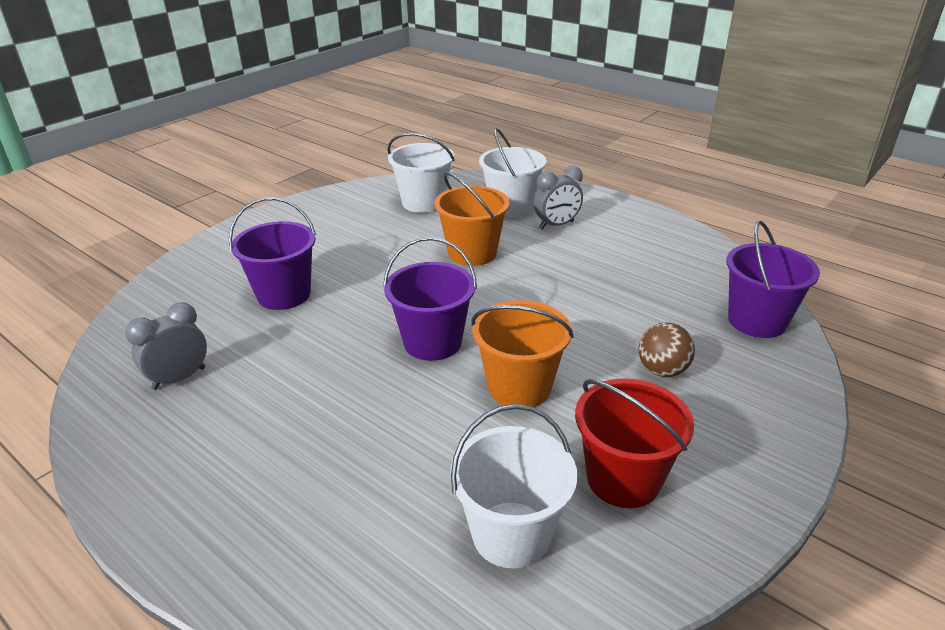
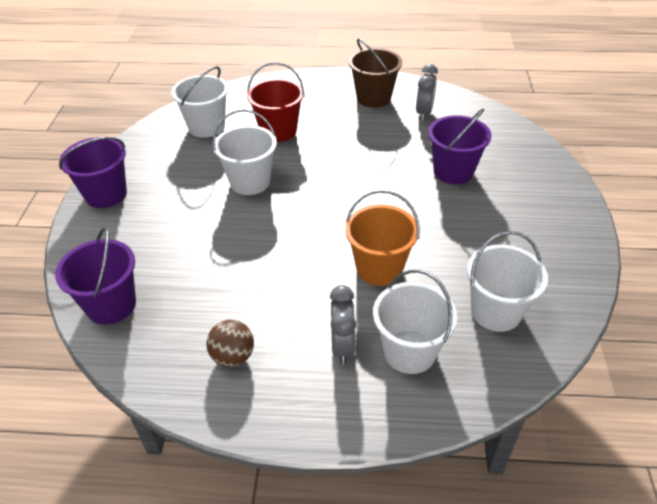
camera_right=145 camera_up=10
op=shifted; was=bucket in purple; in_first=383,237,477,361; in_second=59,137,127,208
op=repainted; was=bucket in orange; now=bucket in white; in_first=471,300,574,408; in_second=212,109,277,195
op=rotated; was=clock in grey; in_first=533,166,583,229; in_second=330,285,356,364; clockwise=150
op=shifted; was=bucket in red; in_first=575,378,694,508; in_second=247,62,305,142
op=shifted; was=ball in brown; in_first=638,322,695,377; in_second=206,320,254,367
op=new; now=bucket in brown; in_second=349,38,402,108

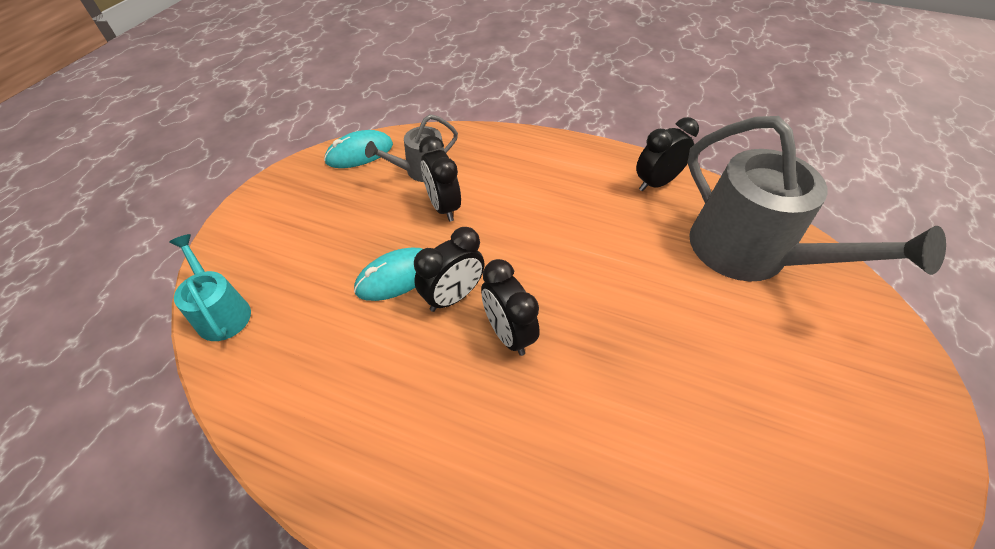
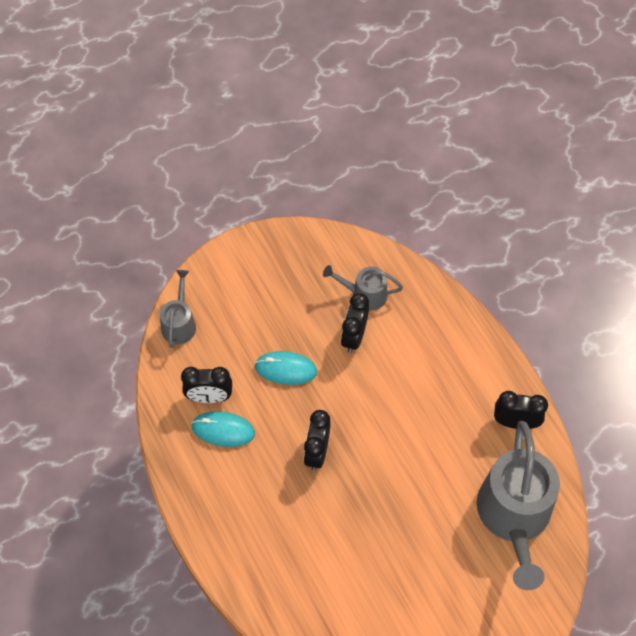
camera_right=40 camera_up=10
op=repainted; was=watering can in turquoise; now=watering can in grey; in_first=169,234,251,341; in_second=160,270,196,348
op=shifted; was=mouse in turquoise; in_first=324,130,393,168; in_second=191,411,255,447
op=shifted; was=clock in black; in_first=414,227,485,312; in_second=181,367,232,403

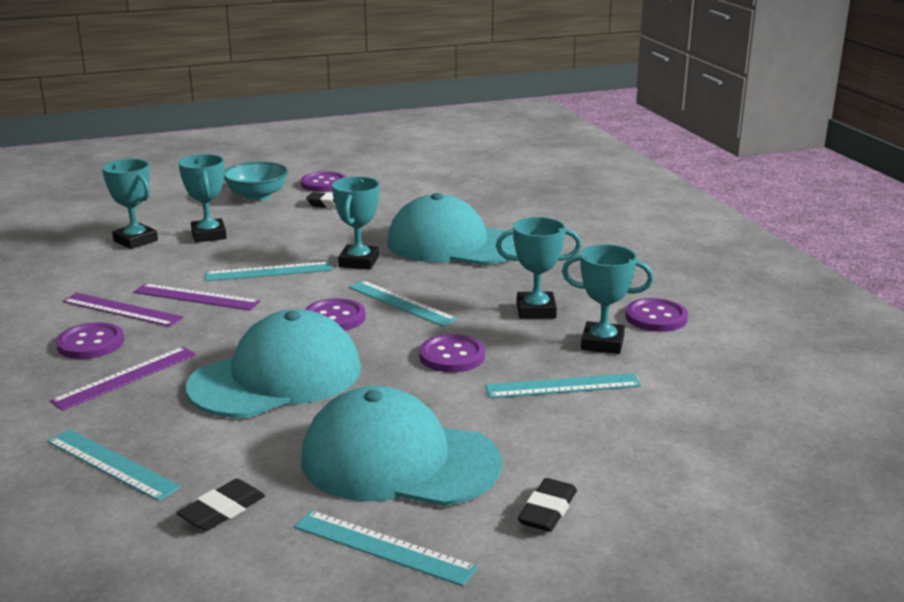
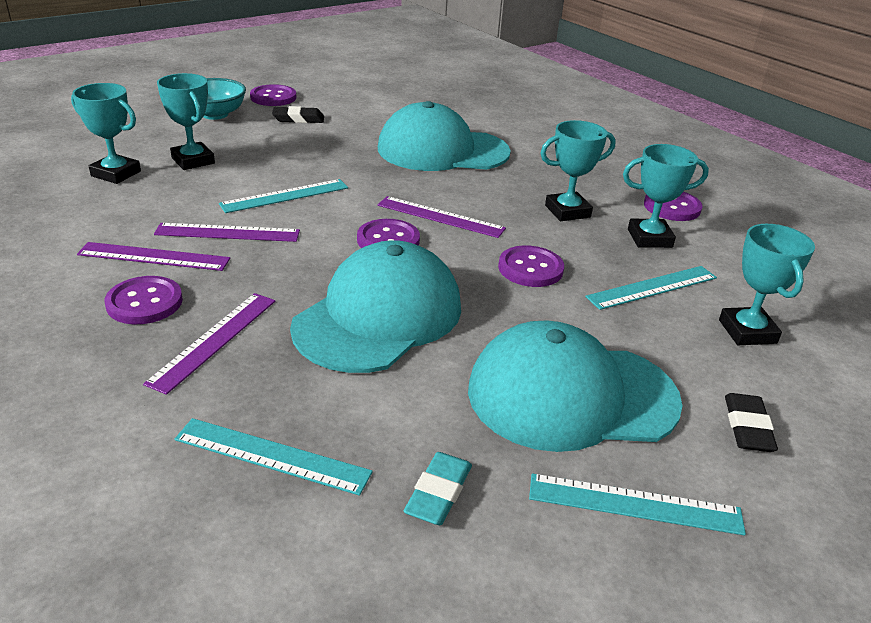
camera_right=-20 camera_up=10
op=repainted; was=eraser in black; now=eraser in turquoise; in_first=177,479,265,531; in_second=404,452,472,525
op=shifted; was=trophy in turquoise; in_first=332,176,380,270; in_second=719,224,815,345
op=repainted; was=ruler in turquoise; now=ruler in purple; in_first=348,280,458,327; in_second=378,196,506,238

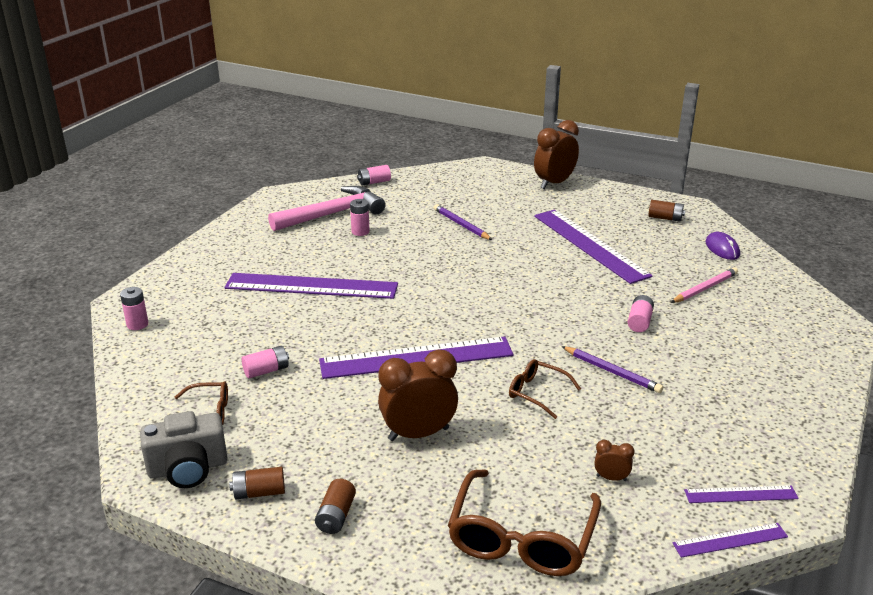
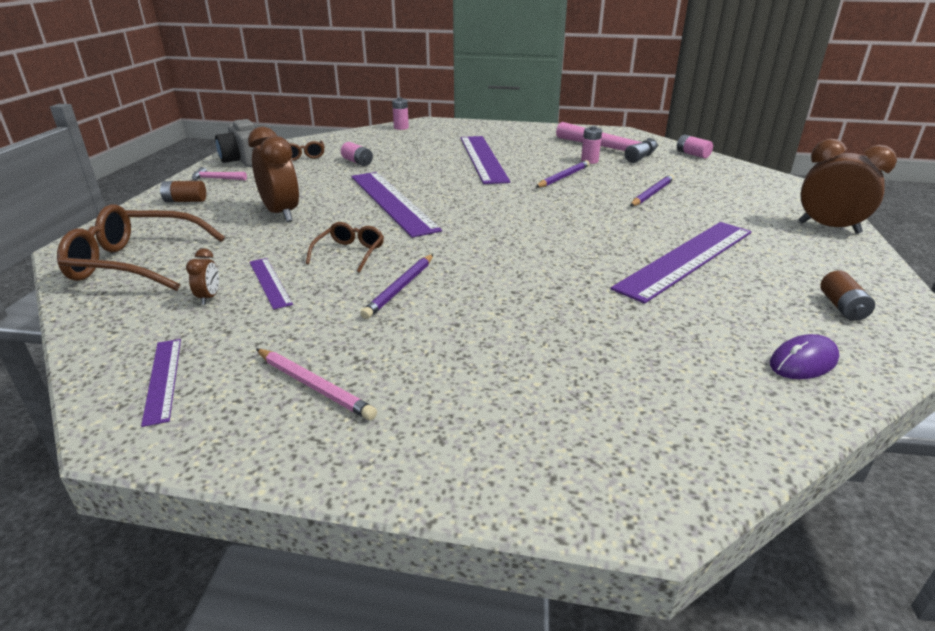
camera_right=75 camera_up=0
op=swapped; was=battery in brown; now=hammer in pink; in_first=229,467,285,499; in_second=192,167,247,181
op=gone; was=battery in pink; in_first=628,295,654,332
op=shifted; was=pencil in pink; in_first=671,267,738,303; in_second=256,349,377,420
op=shifted; was=ruler in purple; in_first=673,523,788,558; in_second=250,258,293,310
op=new; now=pencil in purple; in_second=536,160,590,188

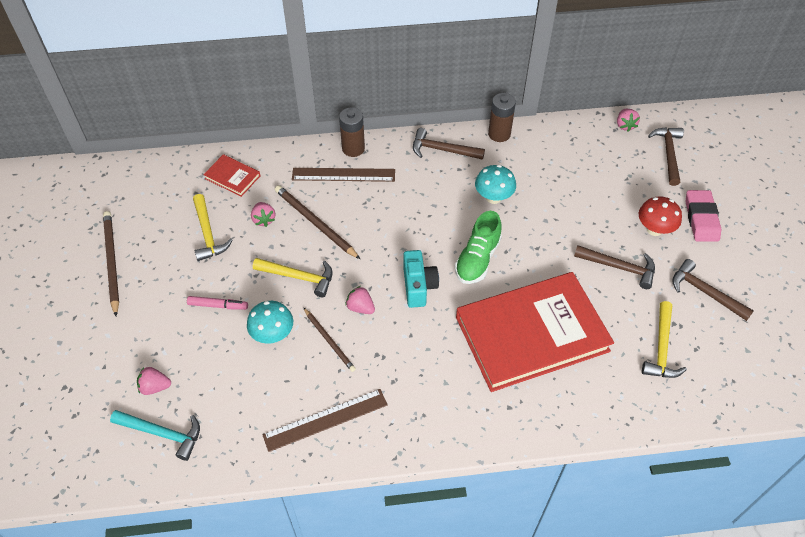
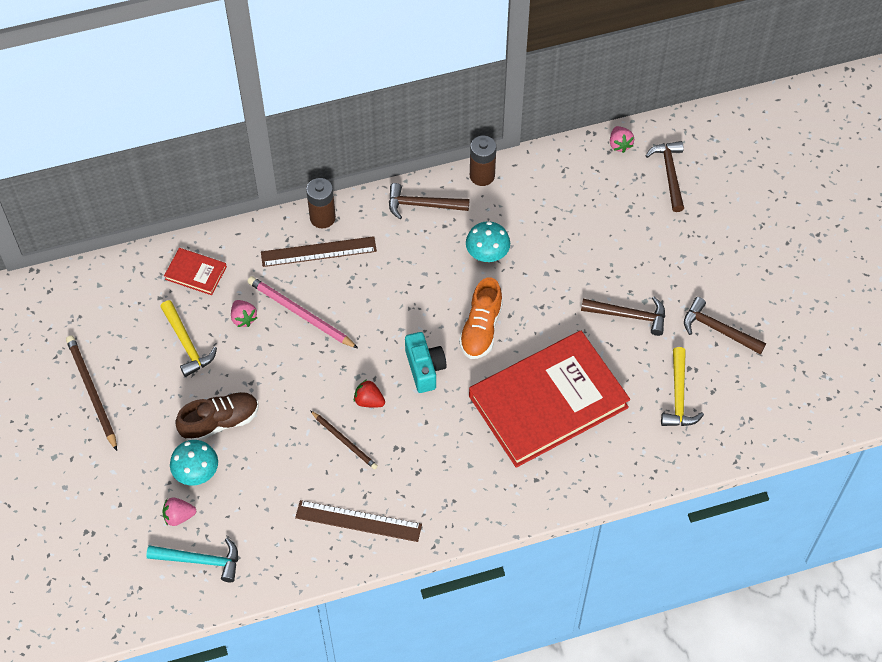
camera_right=-10 camera_up=5
op=swapped; was=marker in pink; now=shoe in brown; in_first=187,296,248,310; in_second=175,392,259,441
op=shifted; was=mushroom in turquoise; in_first=247,301,293,344; in_second=170,440,218,485
op=gone; was=hammer in yellow; in_first=253,258,333,298
op=rotated; was=ruler in brown; in_first=262,389,388,452; in_second=295,500,422,542; clockwise=45
op=repainted; was=pencil in brown; now=pencil in pink; in_first=275,185,360,259; in_second=247,276,358,348
op=repainted; was=strawberry in pink; now=strawberry in red; in_first=345,286,375,314; in_second=354,379,385,408
op=repainted; was=shoe in green; now=shoe in orange; in_first=455,211,502,284; in_second=459,277,503,359
op=gone; was=mushroom in red; in_first=639,196,682,236
op=gone; was=eraser in pink; in_first=686,190,721,242

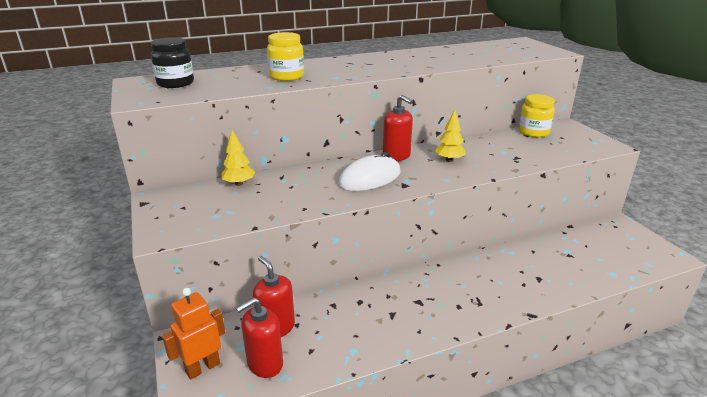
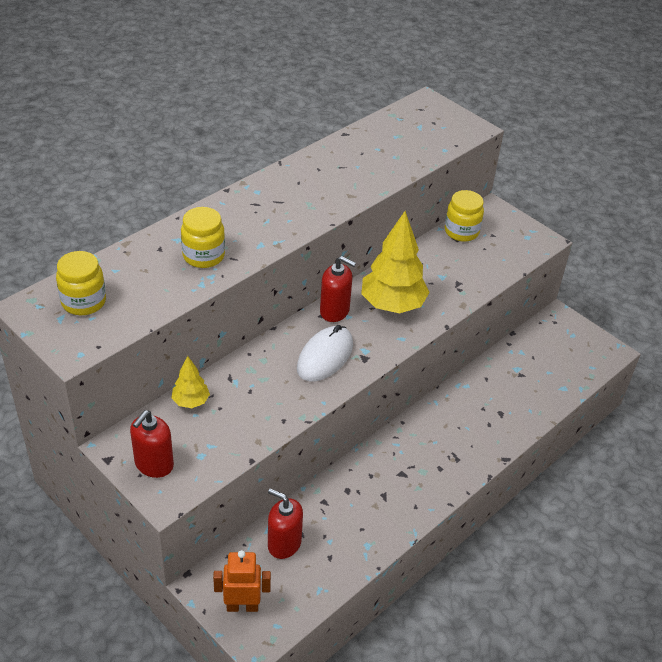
camera_right=-25 camera_up=15
op=repainted; was=jar in black; now=jar in yellow; in_first=151,37,194,88; in_second=56,251,106,315
op=rotated; was=robot in orange; in_first=162,288,225,380; in_second=213,550,271,612; clockwise=60
op=shifted; was=soap dispenser in red; in_first=236,297,283,378; in_second=130,410,174,478
op=scaled; was=tree in yellow; in_first=435,110,466,162; in_second=361,211,430,313; ratio=1.99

= WORK REQUIRED =
Each line from the one containing "op=shifted; was=ruler in" through the last line above should be retyped exactly, and no other line. Any picture is to be left out.

= RESPONSE AREA =
op=shifted; was=ruler in purple; in_first=673,523,788,558; in_second=250,258,293,310
op=new; now=pencil in purple; in_second=536,160,590,188

camera_right=-10 camera_up=5
op=swapped; was=marker in pink; now=shoe in brown; in_first=187,296,248,310; in_second=175,392,259,441
op=shifted; was=mushroom in turquoise; in_first=247,301,293,344; in_second=170,440,218,485
op=gone; was=hammer in yellow; in_first=253,258,333,298
op=rotated; was=ruler in brown; in_first=262,389,388,452; in_second=295,500,422,542; clockwise=45
op=repainted; was=pencil in brown; now=pencil in pink; in_first=275,185,360,259; in_second=247,276,358,348
op=repainted; was=strawberry in pink; now=strawberry in red; in_first=345,286,375,314; in_second=354,379,385,408
op=repainted; was=shoe in green; now=shoe in orange; in_first=455,211,502,284; in_second=459,277,503,359
op=gone; was=mushroom in red; in_first=639,196,682,236
op=gone; was=eraser in pink; in_first=686,190,721,242

camera_right=-25 camera_up=15
op=repainted; was=jar in black; now=jar in yellow; in_first=151,37,194,88; in_second=56,251,106,315
op=rotated; was=robot in orange; in_first=162,288,225,380; in_second=213,550,271,612; clockwise=60
op=shifted; was=soap dispenser in red; in_first=236,297,283,378; in_second=130,410,174,478
op=scaled; was=tree in yellow; in_first=435,110,466,162; in_second=361,211,430,313; ratio=1.99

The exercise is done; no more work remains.